◆ **What to work on**: Beneath this line are entries. Copy the range from the line with "none -> tan plate B1:B4 level 1" to the line with "none -> tan plate B4 level 3", ends included, exactly; leave pictures out.

◆ **Given information**:
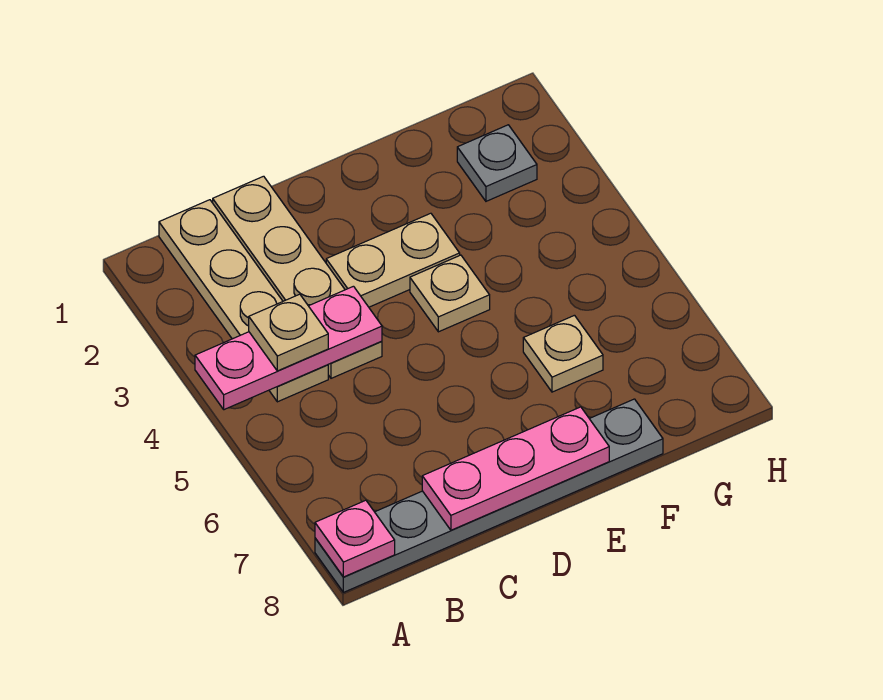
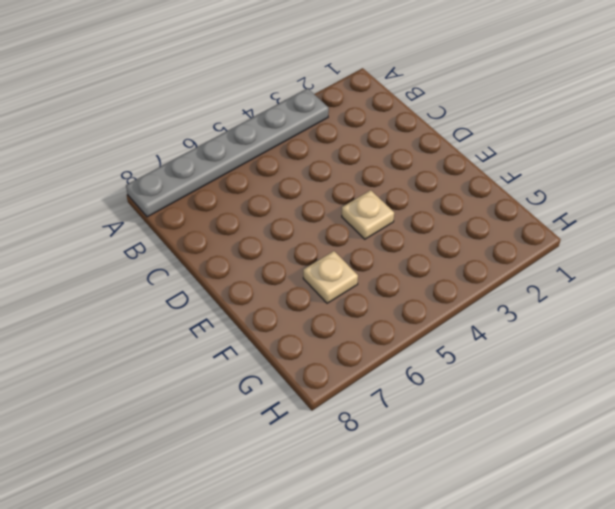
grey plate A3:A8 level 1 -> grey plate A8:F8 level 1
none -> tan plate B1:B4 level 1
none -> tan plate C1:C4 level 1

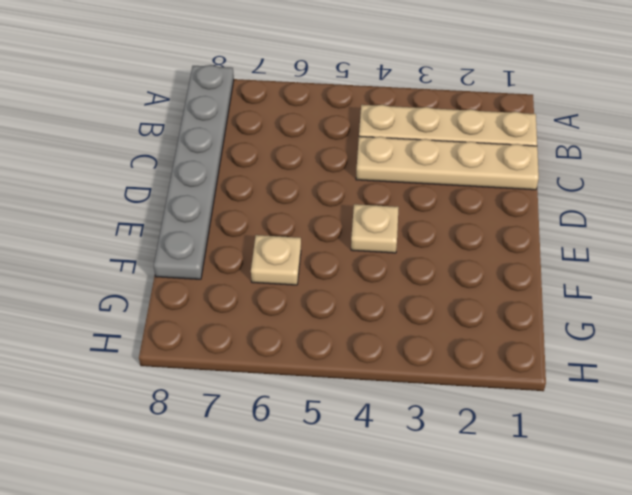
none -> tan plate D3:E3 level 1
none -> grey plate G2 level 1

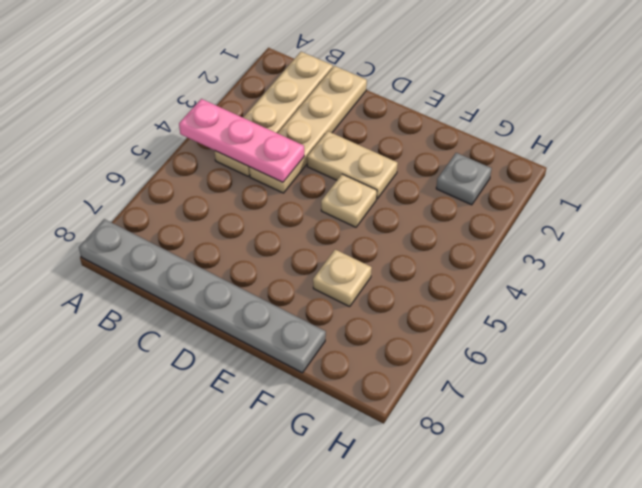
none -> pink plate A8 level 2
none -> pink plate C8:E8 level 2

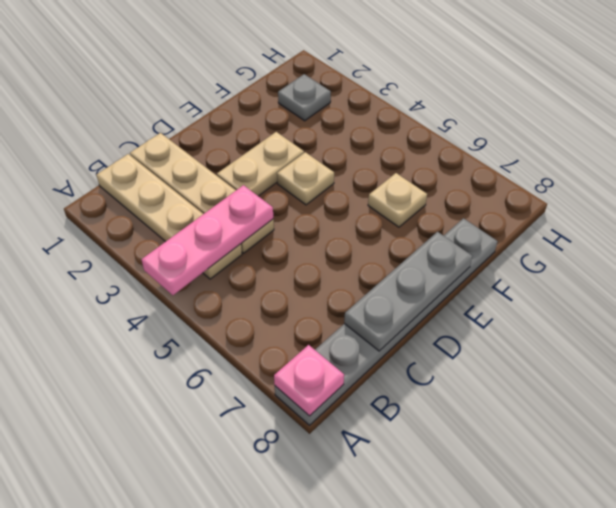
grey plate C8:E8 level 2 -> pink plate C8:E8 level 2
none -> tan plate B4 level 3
---
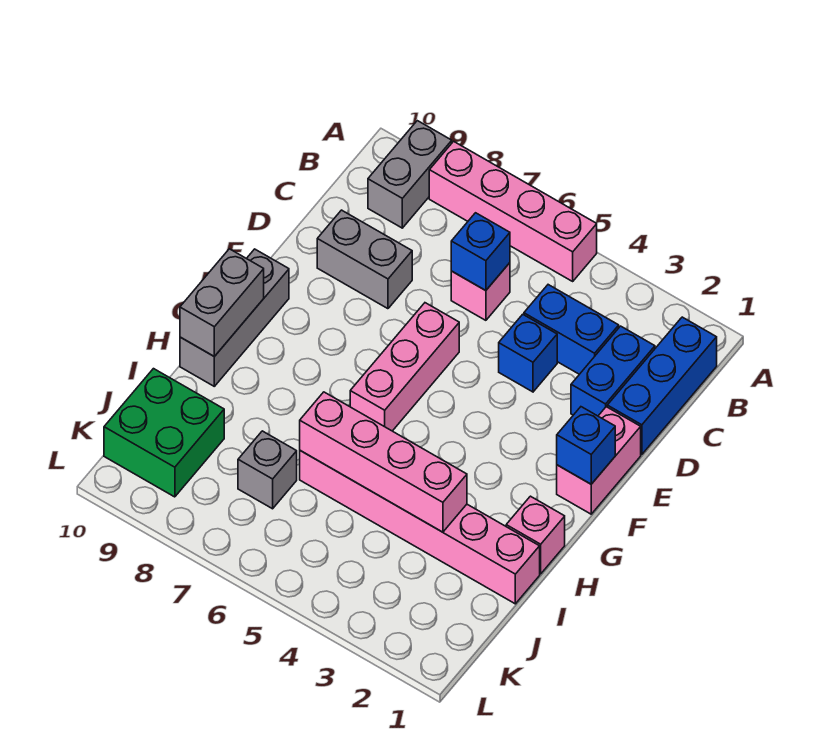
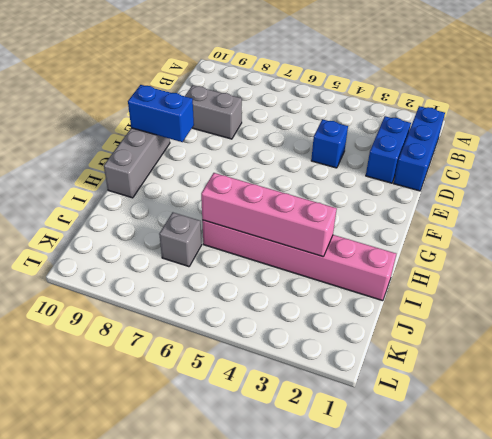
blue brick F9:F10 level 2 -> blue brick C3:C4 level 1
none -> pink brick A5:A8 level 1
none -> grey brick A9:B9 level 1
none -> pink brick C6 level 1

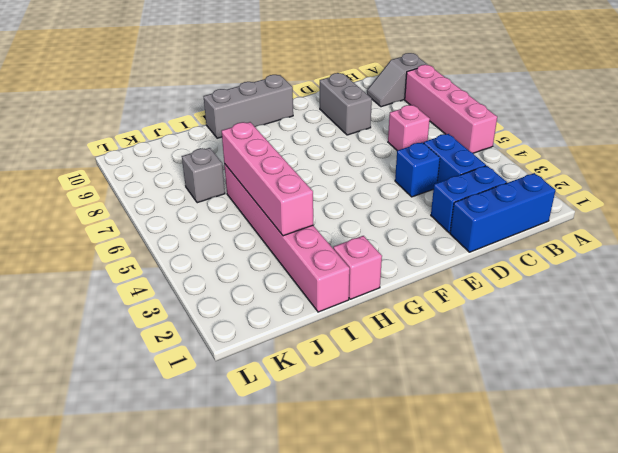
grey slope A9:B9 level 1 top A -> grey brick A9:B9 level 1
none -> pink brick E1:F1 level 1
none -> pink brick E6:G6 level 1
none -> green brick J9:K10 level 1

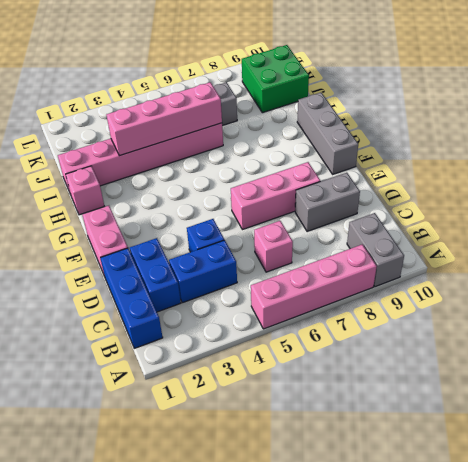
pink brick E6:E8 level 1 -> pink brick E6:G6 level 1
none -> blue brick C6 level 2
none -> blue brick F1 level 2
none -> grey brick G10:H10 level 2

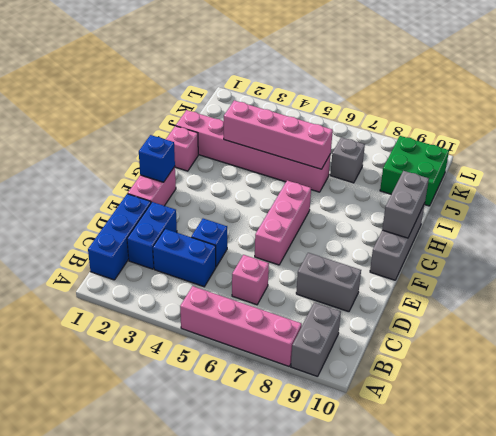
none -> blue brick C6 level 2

◆ **Solution below**:
none -> tan plate B1:B4 level 1
none -> tan plate C1:C4 level 1

none -> tan plate D3:E3 level 1
none -> grey plate G2 level 1

none -> pink plate A8 level 2
none -> pink plate C8:E8 level 2

grey plate C8:E8 level 2 -> pink plate C8:E8 level 2
none -> tan plate B4 level 3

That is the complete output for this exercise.